- Opening Delimiter -

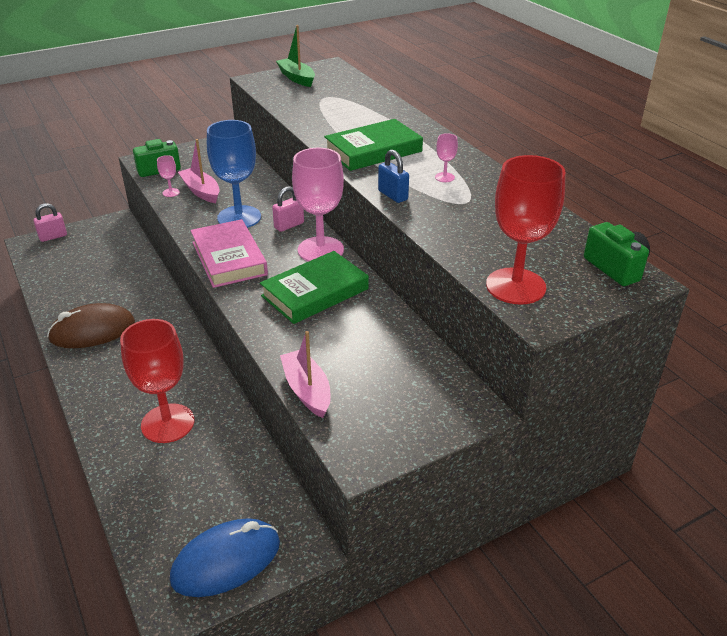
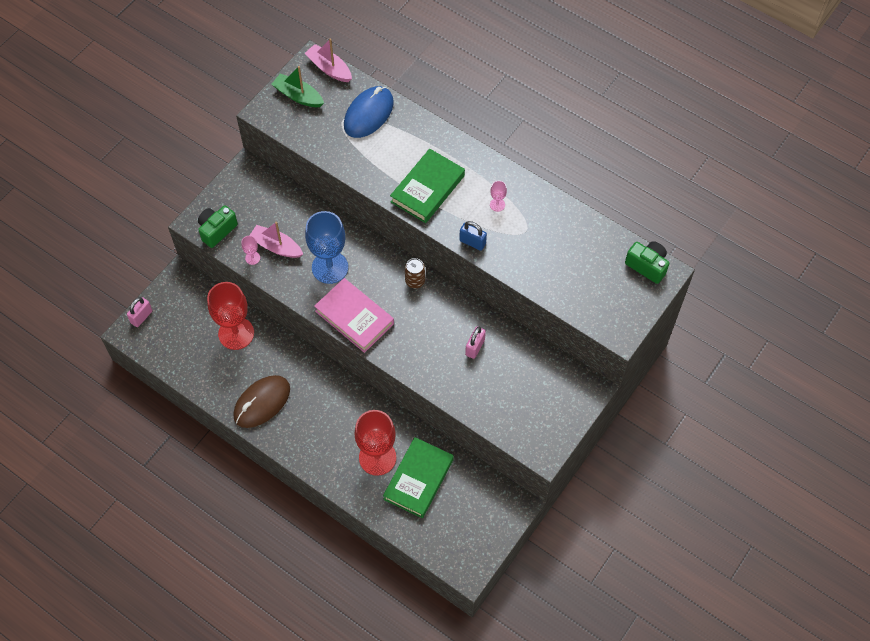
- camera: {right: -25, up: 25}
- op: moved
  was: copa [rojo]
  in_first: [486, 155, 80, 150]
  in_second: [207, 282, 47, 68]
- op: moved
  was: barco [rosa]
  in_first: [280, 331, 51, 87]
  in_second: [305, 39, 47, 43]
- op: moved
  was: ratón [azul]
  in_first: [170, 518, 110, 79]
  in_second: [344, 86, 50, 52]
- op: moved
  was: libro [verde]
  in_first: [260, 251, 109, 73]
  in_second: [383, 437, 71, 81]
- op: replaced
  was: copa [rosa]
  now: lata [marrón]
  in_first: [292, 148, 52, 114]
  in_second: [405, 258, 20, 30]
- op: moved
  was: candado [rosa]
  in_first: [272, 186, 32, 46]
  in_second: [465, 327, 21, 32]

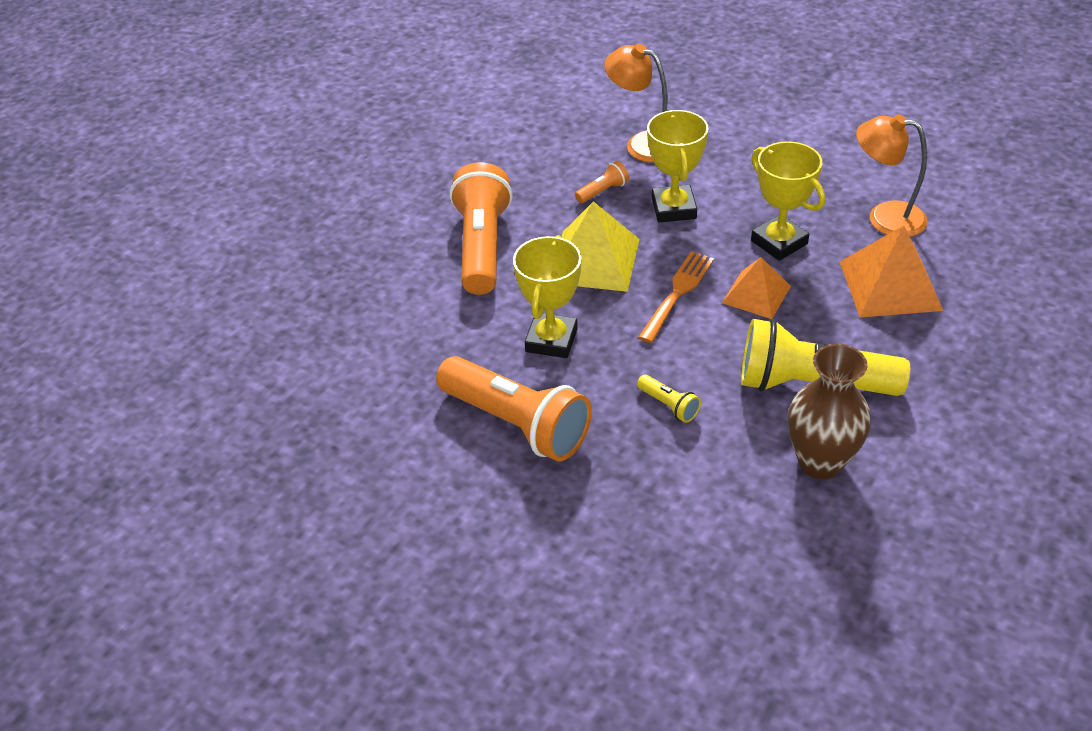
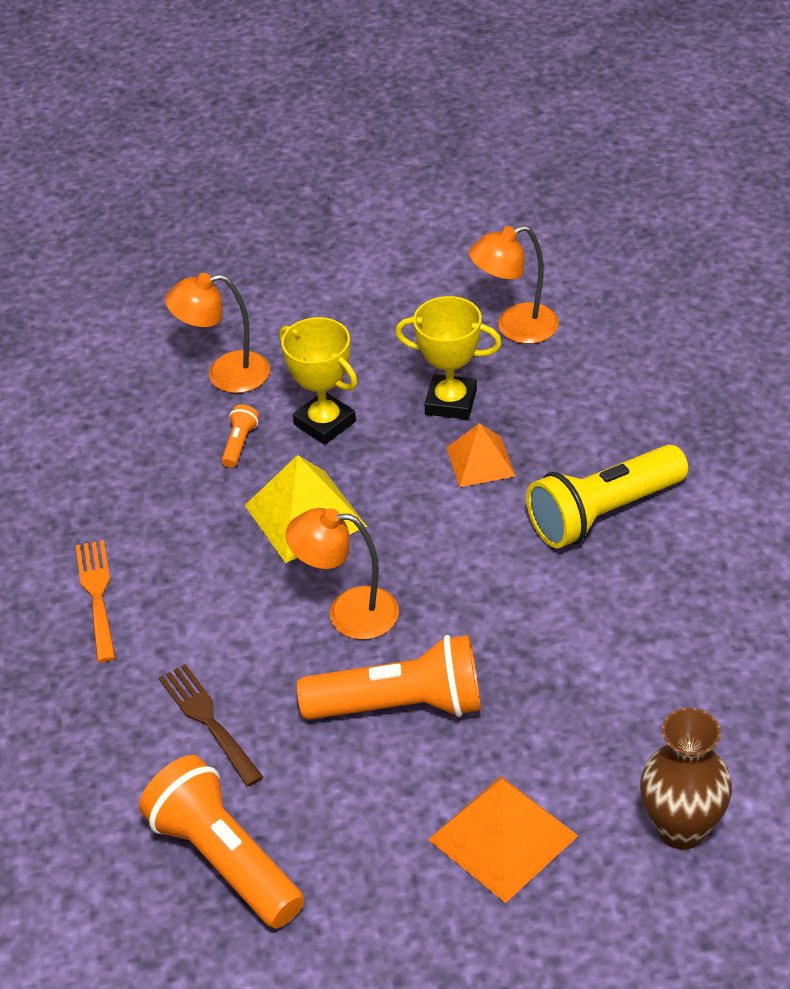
- camera: {right: -40, up: 0}
- op: moved
  was: tenedor [naranja]
  in_first: [638, 251, 76, 92]
  in_second: [76, 540, 40, 122]
- op: moved
  was: lámpara de mano [naranja]
  in_first: [449, 162, 64, 133]
  in_second: [139, 755, 165, 173]
- op: added
  now: tenedor [marrón]
  in_second: [159, 664, 104, 123]
- op: replaced
  was: trofeo [amarillo]
  now: lámpara [naranja]
  in_first: [513, 235, 69, 123]
  in_second: [286, 508, 113, 132]
- op: moved
  was: pirámide [naranja]
  in_first: [840, 226, 103, 92]
  in_second: [428, 776, 150, 127]
- op: moved
  was: florero [marrón]
  in_first: [788, 344, 83, 135]
  in_second: [640, 708, 92, 142]
- op: removed
  was: lámpara de mano [amarillo]
  in_first: [637, 375, 64, 48]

- Closing Delimiter -

WHAT YOU HAVE TO DO » When a line in the listing has the word "rosa", return that line.

PROBLEM SOLUTION »
  was: barco [rosa]
  was: copa [rosa]
  was: candado [rosa]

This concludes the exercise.